EXERCISE ▸ Locate every line in the records that contains the string "Violino" and copy each of those lines.

ENTRIES PROVIDED ▸
....

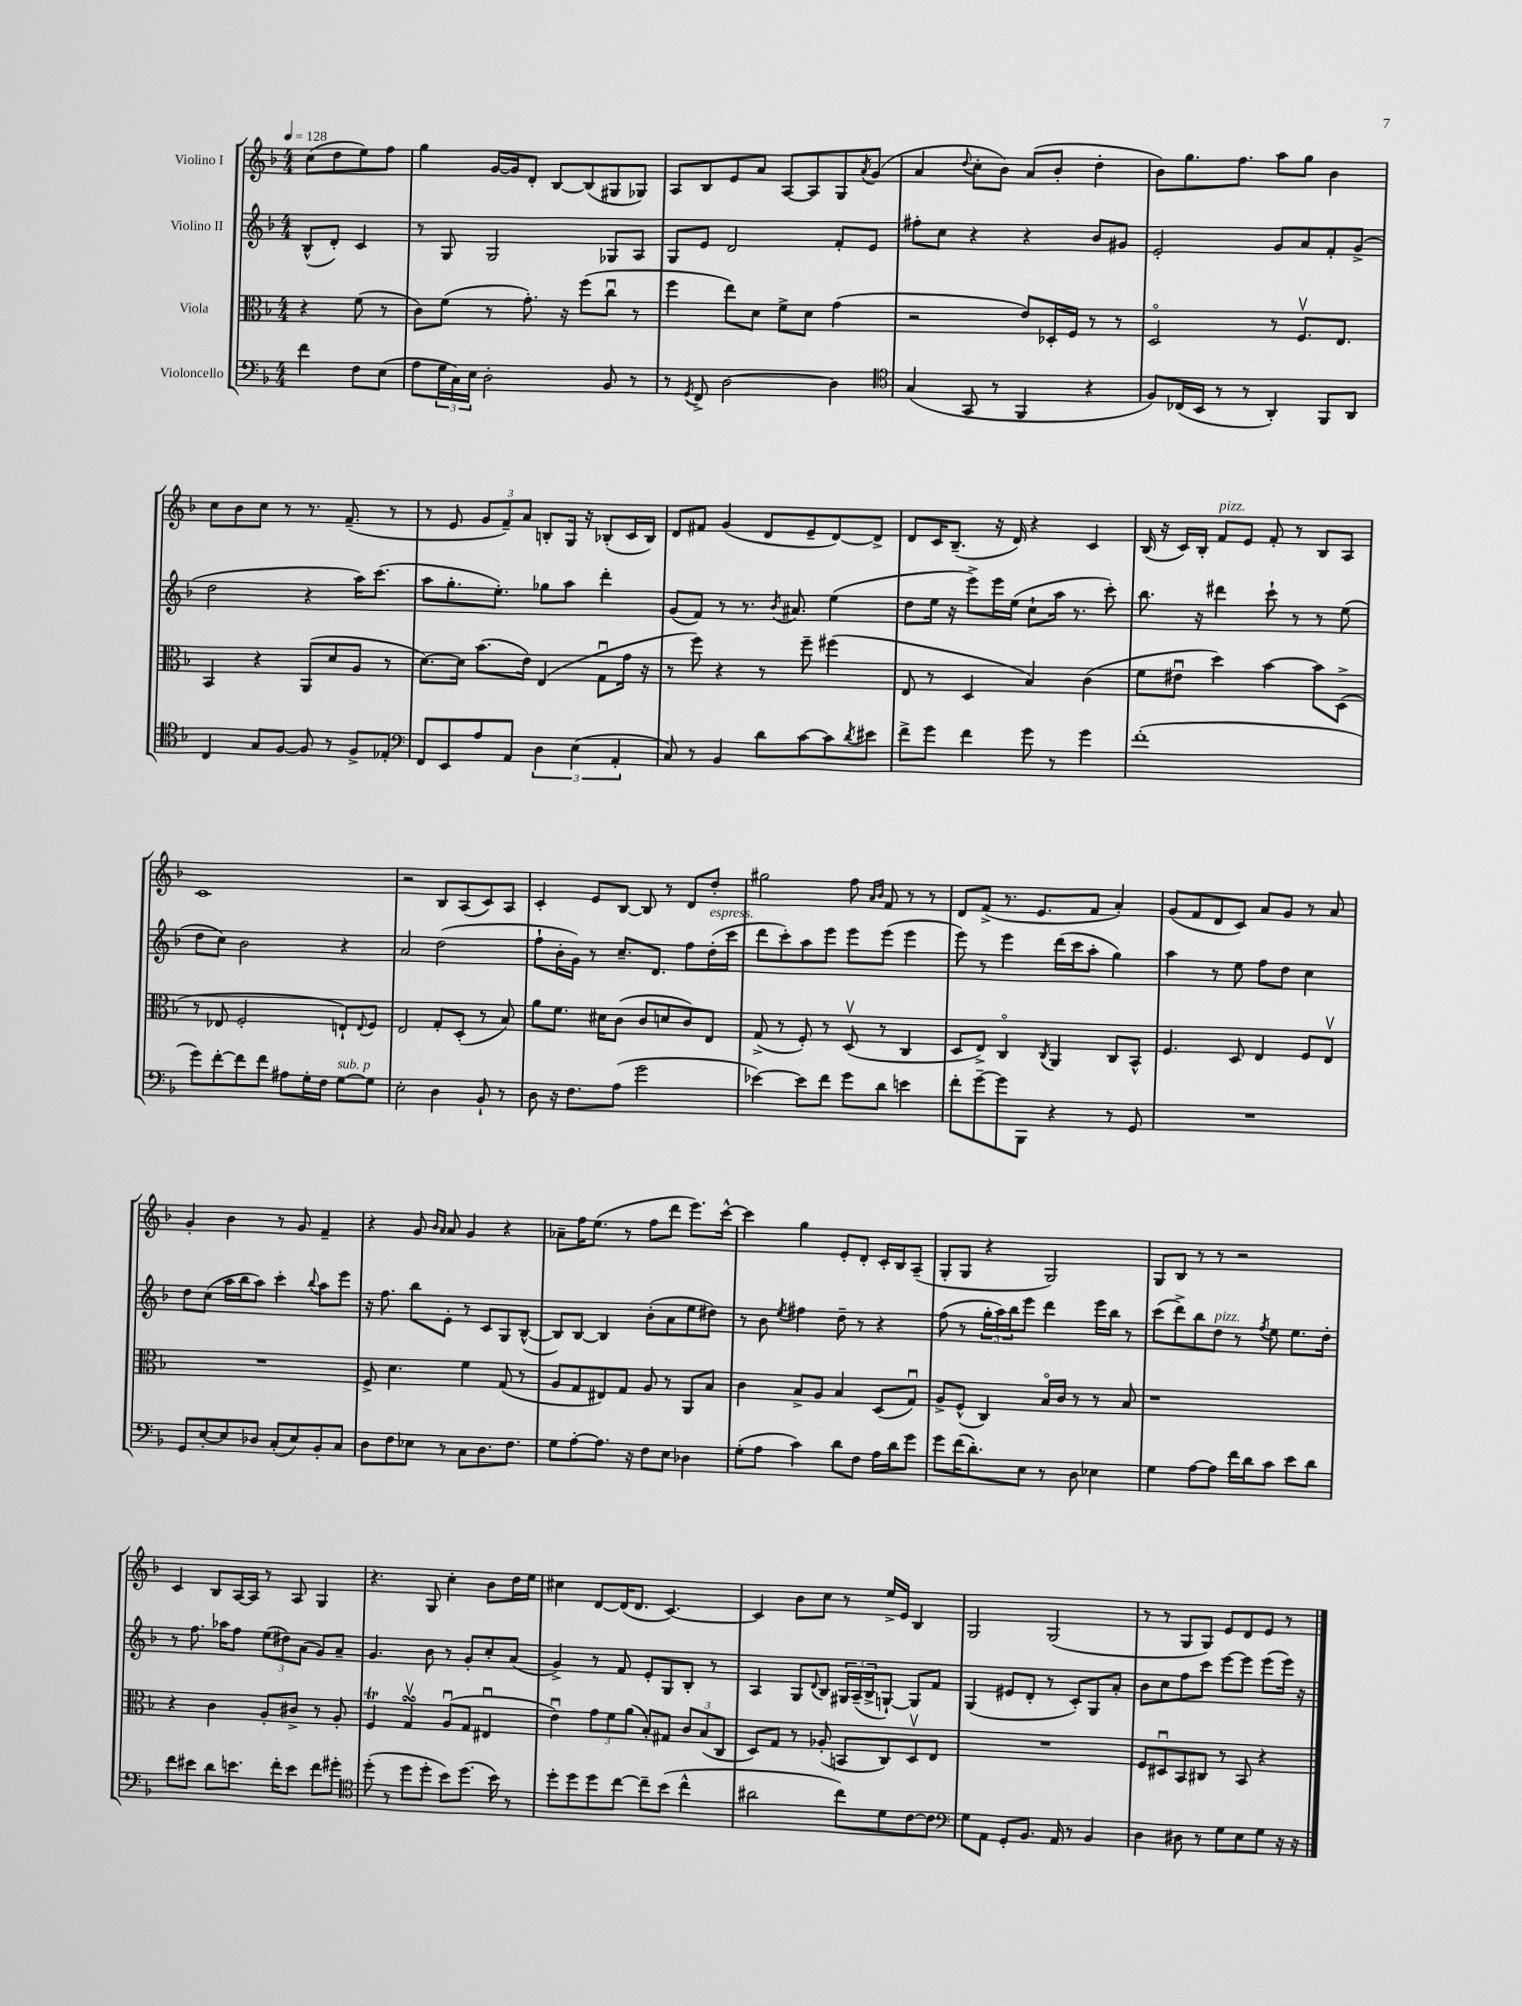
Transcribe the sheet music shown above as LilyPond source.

<<
\new StaffGroup <<
\new Staff = "s0" \with { instrumentName = "Violino I" } {
    \clef treble \key f \major \numericTimeSignature \time 4/4 \partial 2 \tempo 4 = 128
    c''8( d''8 e''8) f''8 |
    g''4 g'16~ g'16 d'8-. bes8~ bes8( gis8 ges8) |
    a8 bes8 e'8 a'8 a8~ a8 g8 \acciaccatura { a'8 } g'8( |
    a'4 \appoggiatura { d''8 } c''8-. bes'8) a'8( bes'8-. d''4-. |
    bes'8) g''8. f''8. a''8 g''8 bes'4 |
    c''8 bes'8 c''8 r8 r8. f'8.--( r8 |
    r8 e'8 \tuplet 3/2 { g'8 f'8--) a'8 } b8-. g16 r16 bes8-.( c'16 bes16) |
    d'8 fis'8 g'4( d'8 e'8-- d'8~) d'8-> |
    d'8 c'16 bes8.--( r16 d'16) r4 c'4 |
    bes16( r16 c'16) bes16-. f'8^\markup { \italic "pizz." } e'8 f'8-. r8 bes8 a8 |
    c'1 |
    r2 bes8 a8( c'8) a8 |
    c'4-. e'8 bes8~ bes8 r8 d'8 d''8-. |
    gis''2 f''8 \grace { a'16 bes'16 } f'8 r8 r8 |
    d'8 f'8->( r8. e'8. f'8 a'4-.) |
    g'8( f'8 d'8 c'8) a'8 g'8 r8 a'8 |
    g'4-. bes'4 r8 g'8 f'4-- |
    r4 g'8 \grace { bes'16 a'16 } a'8 g'4 r4 |
    aes'8-- f''16 e''8.( r8 f''8 d'''8 e'''8.) c'''16~-^ |
    c'''4 g''4 e'8-. d'8-. c'16-. bes16 a8--( |
    g8-. g8 r4 g2) |
    g8 bes8 r8 r8 r2 |
    c'4 bes8 a16~ a16 r8 a8 g4 |
    r4. g8 c''4-. bes'8 d''16 e''16 |
    cis''4 d'8~ d'16( d'8. c'4.~) |
    c'4 bes'8 c''8 r8 e''16-> e'16 bes4 |
    g2 g2( |
    r8 r8 g8 g8) e'8 d'8 e'8 r8 \bar "|." |
}
\new Staff = "s1" \with { instrumentName = "Violino II" } {
    \clef treble \key f \major \numericTimeSignature \time 4/4 \partial 2
    bes8-^( d'8-.) c'4 |
    r8 g8 g2 ges8 a8 |
    g8 e'8 d'2 f'8-. e'8 |
    fis''8-. c''8 r4 r4 bes'8 gis'8 |
    e'2-. g'8 a'8 f'8-. g'8->( |
    d''2 r4 a''16) c'''8.( |
    a''8 g''8.-. e''8.-.) ges''8 a''8 d'''4-. |
    g'8( f'8) r8 r8. \acciaccatura { bes'8 } ais'8. e''4( |
    d''8 e''16 r16 e'''8->) e'''16 e''16( c''8-! a''16 r8. c'''8-.) |
    bes''8. r16 dis'''4 c'''8-! r8 r8 e''8( |
    d''8 c''8) bes'2 r4 |
    a'2 d''2( |
    f''8-! bes'16-. g'16) r8 c''8.-- d'8. f''8 d''16-.^\markup { \italic "espress." }( c'''16 |
    d'''8 c'''8-.) a''8 e'''8 e'''8 e'''8( e'''4 |
    e'''8) r8 e'''4 d'''16( c'''16 a''8-. g''4) |
    a''4 r8 e''8 f''8 d''8 c''4 |
    d''8 c''8( a''16 bes''16 a''8) c'''4-. \appoggiatura { bes''8 } a''8 e'''8 |
    r16 f''8. bes''8 e'8-. r8 c'8 g8 bes8~-^( |
    bes8) bes8~ bes4 bes'8-.( a'8 e''8 dis''8) |
    r8 bes'8 \acciaccatura { e''8 } fis''4 d''8-- r8 r4 |
    f''8( r8 \tuplet 3/2 { g''16-. a''16) bes''16 } e'''8 d'''4 e'''16 bes''16 r8 |
    c'''8( d'''8->) bes''8 d''8^\markup { \italic "pizz." } r8 \acciaccatura { f''8 } e''8 e''8. d''16-. |
    r8 f''8. aes''16 f''8 \tuplet 3/2 { e''8( dis''8) a'8( } g'8) a'8-- |
    g'4. bes'8 r8 g'8-. c''8-. a'8( |
    g'4->) r8 f'8 e'8-. g8 bes8-. r8 |
    a4 g8 \appoggiatura { d'8 } bes8 \tuplet 3/2 { gis16 a16--( bes16-> } g8~-!) g8 f'8 |
    g4( eis'8 d'8-. r8 c'8-.) g8 a'8-. |
    bes'8 c''8 f''8 c'''8 e'''8~ e'''8 e'''8( e'''16) r16 \bar "|." |
}
\new Staff = "s2" \with { instrumentName = "Viola" } {
    \clef alto \key f \major \numericTimeSignature \time 4/4 \partial 2
    r4 f'8( r8 |
    c'8) f'8( r8 g'8.-.) r16 f''8( c''8\downbow r8 |
    f''4 e''8) d'8 f'8-> d'8 g'4( |
    r2 e'8) des16-. f16 r8 r8 |
    d2\flageolet r8 f8.\upbow e8. |
    bes,4 r4 a,8( d'8 a8 r8 |
    d'8.~) d'16 bes'8.( e'16) e4( g8\downbow g'16 r16 |
    r8 f''8) r4 r8 f''8-- fis''4( |
    e8 r8 d4 bes4) c'4( |
    f'8 eis'8\downbow d''4) bes'4~ bes'8 d8->( |
    r8 ees8 f2-. e8-!) \appoggiatura { e8 } f8 |
    e2 g8-. d8-.( r8 bes8) |
    a'8 f'8. dis'16 c'8( c'8 d'8 c'8) e8 |
    g8->( r8 f8-.) r8 d8\upbow( r8 c4 |
    d8 e8->) c4\flageolet \acciaccatura { c8 } a,4 c8 bes,8-^ |
    f4. d8 e4 f8 e8\upbow |
    R1 |
    f8-> d'4. f'4 g8( r8 |
    a8 g8 eis8) g8 a8 r8 a,8 bes8 |
    c'4 bes8-> a8 bes4 d8( g8\downbow) |
    a8-> f8-^( c4) bes16\flageolet c'16 r8 r8 bes8 |
    r1 |
    r4 c'4 a8-. cis'8-> r8 a8-. |
    f4\trill g4\upbow\turn a8\downbow( g8 eis4\downbow |
    e'4\downbow) \tuplet 3/2 { g'8 f'8 a'8( } bes8-.) gis8 \tuplet 3/2 { c'8 bes8( c8 } |
    d8) g8 r8 aes8-.( b,8 c8) d8\upbow e8 |
    R1 |
    f8 dis8\downbow bes,8 cis8 r8 bes,8 r4 \bar "|." |
}
\new Staff = "s3" \with { instrumentName = "Violoncello" } {
    \clef bass \key f \major \numericTimeSignature \time 4/4 \partial 2
    f'4 f8 e8( |
    a8 \tuplet 3/2 { g16 c16) e16 } d2-. bes,8 r8 |
    r8 \acciaccatura { g,8 } f,8-> d2~ d4 |
    \clef tenor g4( g,8 r8 f,4 r4 |
    f8) ces16( bes,16 r8 r8 a,4-.) f,8 a,8 |
    c4 g8 f8~ f8 r8 f8-> ees8-. |
    \clef bass f,8 e,8 a8 a,8 \tuplet 3/2 { d4 e4( a,4-. } |
    c8) r8 bes,4 d'8 c'8~ c'8 \acciaccatura { d'8 } eis'8 |
    f'8-> g'8 f'4 g'8 r8 g'4 |
    f'1-.( |
    g'8) f'8~-. f'8 f'8 ais8 g16-. f16 g8~^\markup { \italic "sub. p" } g8 |
    e2-. d4 bes,8-! r8 |
    d8 r16 f8. a8( g'2 |
    ees'4~) ees'8 f'8 g'8 d'8 e'4 |
    f'8-. g'8~-- g'8 bes,,8 r4 r8 g,8 |
    R1 |
    g,8 e8~-. e8 des8 c8-.( e8) bes,8-. c8 |
    d8 f8 ees8 r8 c8 d8. f8. |
    g8 a8~-. a8. r16 f8 e8 des4 |
    g8-.( a8 c'4) d'8 f8 a16 d'16 g'8 |
    g'8 f'16( d'8.-.) e8 r8 d8 ees4 |
    g4 a8~ a8 f'16 d'16 c'8 e'8 d'8 |
    f'8 eis'8 d'8 e'8. f'16-. e'8 f'8 gis'8-. |
    \clef tenor d''8-.( r8 d''8 d''8-. bes'8) d''8.( bes'16) r8 |
    d''8-. d''8 d''8 c''8~ c''8-- bes'8( c''4-^ |
    ais'2 c''8) d'8 c'8~ c'8 |
    \clef bass g8 a,8 g,8-. bes,8. a,16 r8 bes,4 |
    d4 dis8 r8 g8 e8 g8 r16 r16 \bar "|." |
}
>>
>>
\layout { \context { \Score \remove "Bar_number_engraver" } }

....

FINAL RESULT ▸
\new Staff = "s0" \with { instrumentName = "Violino I" } {
\new Staff = "s1" \with { instrumentName = "Violino II" } {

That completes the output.